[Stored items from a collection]
·····
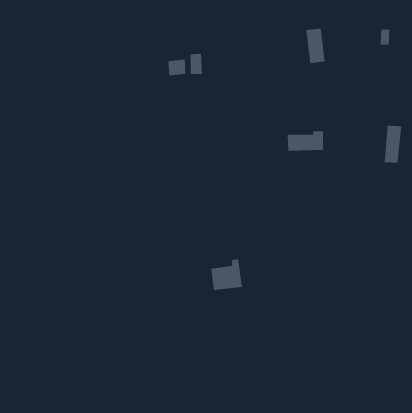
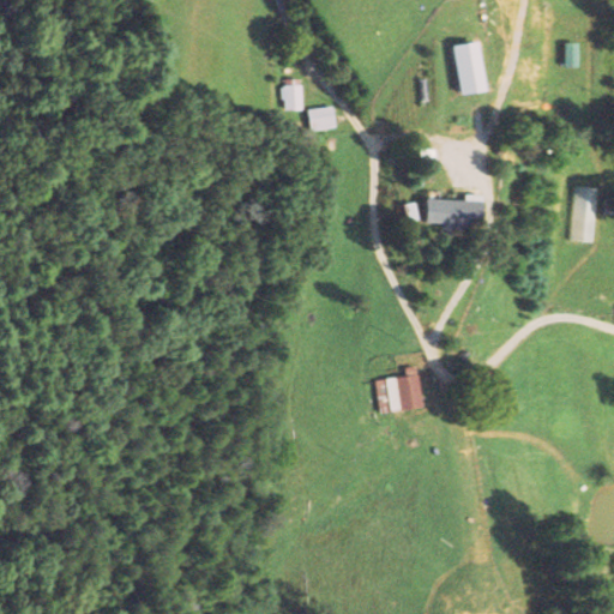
building: [168,59,186,76] -> [308,106,336,131]
building: [211,259,243,290] -> [375,366,423,413]

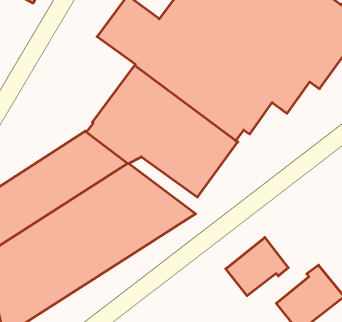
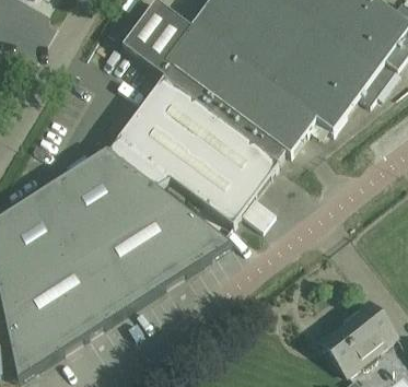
building: [226,237,288,296] -> none

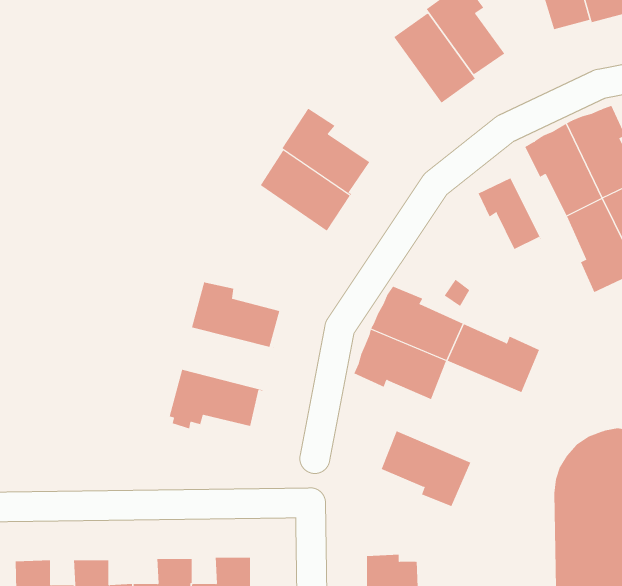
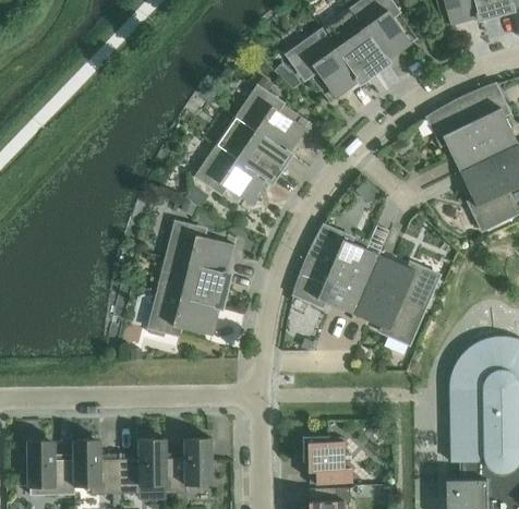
building: none -> [287,28,362,98]
building: [478,177,541,250] -> none
building: none -> [196,145,273,206]
building: none -> [158,258,231,307]
building: [381,430,471,507] -> [354,284,425,344]

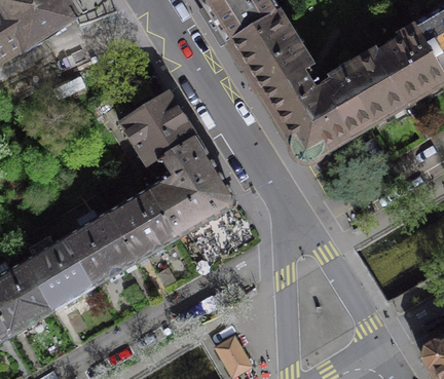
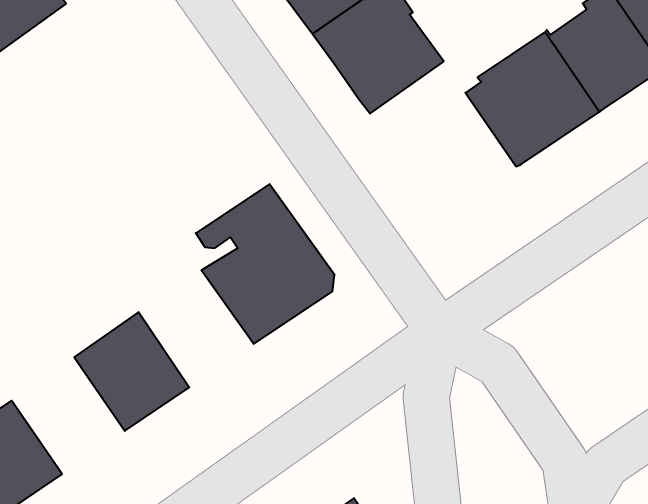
building: [261,67,350,161] -> none
building: [119,92,195,164] -> none
building: [108,188,179,261] -> none
building: [25,237,95,310] -> none

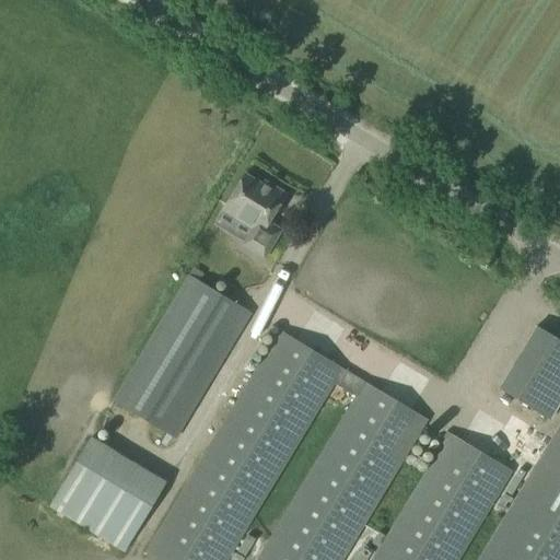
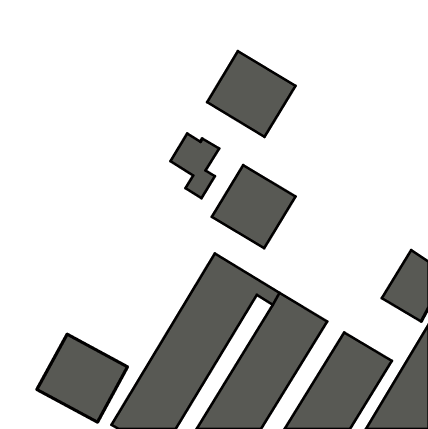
building: none -> [207,51,295,137]
building: none -> [212,165,295,248]
building: [112,275,250,441] -> none

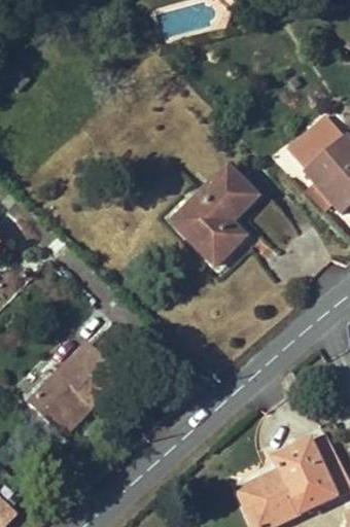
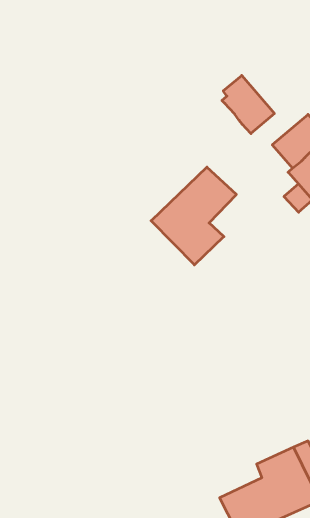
building: none -> [222,75,274,134]
building: [29,343,119,429] -> none

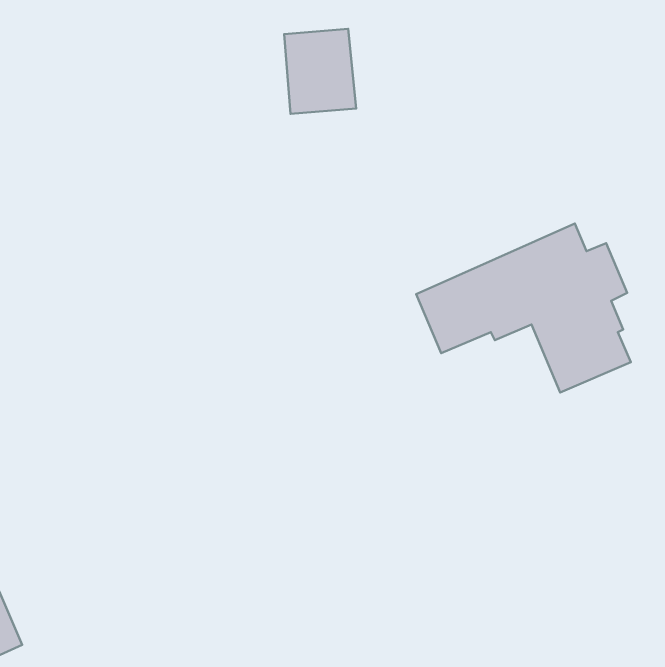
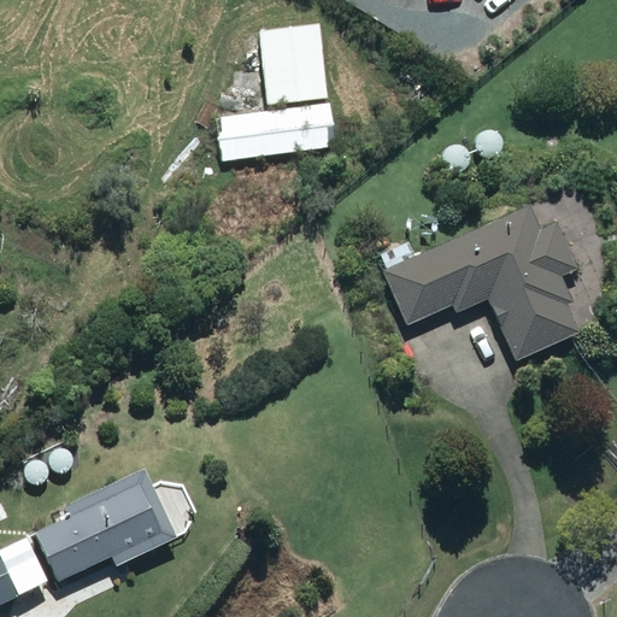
building: none -> [216,104,333,161]
building: none -> [35,464,178,577]

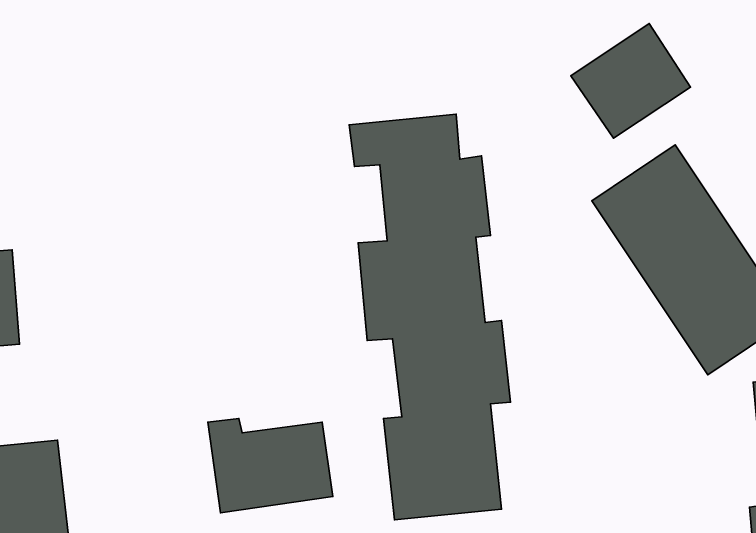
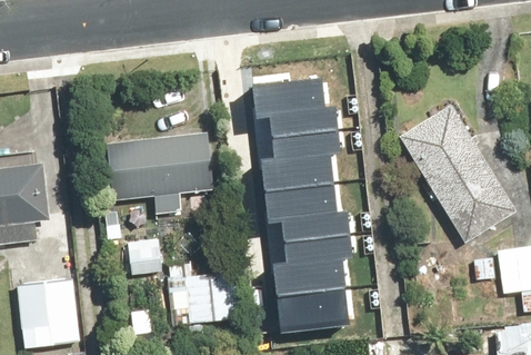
building: [571,24,690,138] -> none
building: none -> [104,132,214,214]

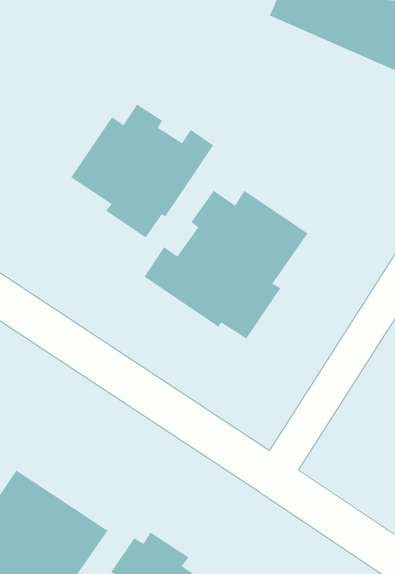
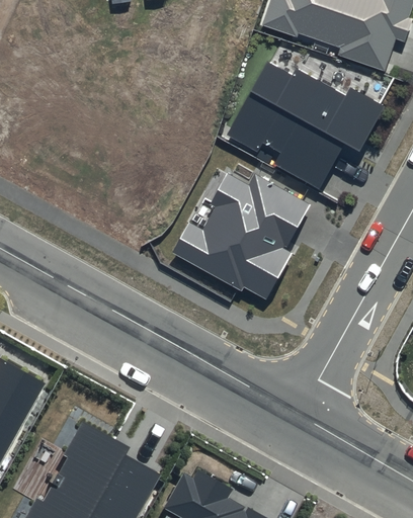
building: none -> [226,60,370,182]
building: [70,103,214,238] -> none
·····
__YOUR OBJECTIVE__.
Omit all pictures, and repeat exactly the lines from the line containing "building: none -> [35,464,178,577]" through the end of the data.

__THE COMPLETED TASK__.
building: none -> [35,464,178,577]

building: [571,24,690,138] -> none
building: none -> [104,132,214,214]

building: none -> [226,60,370,182]
building: [70,103,214,238] -> none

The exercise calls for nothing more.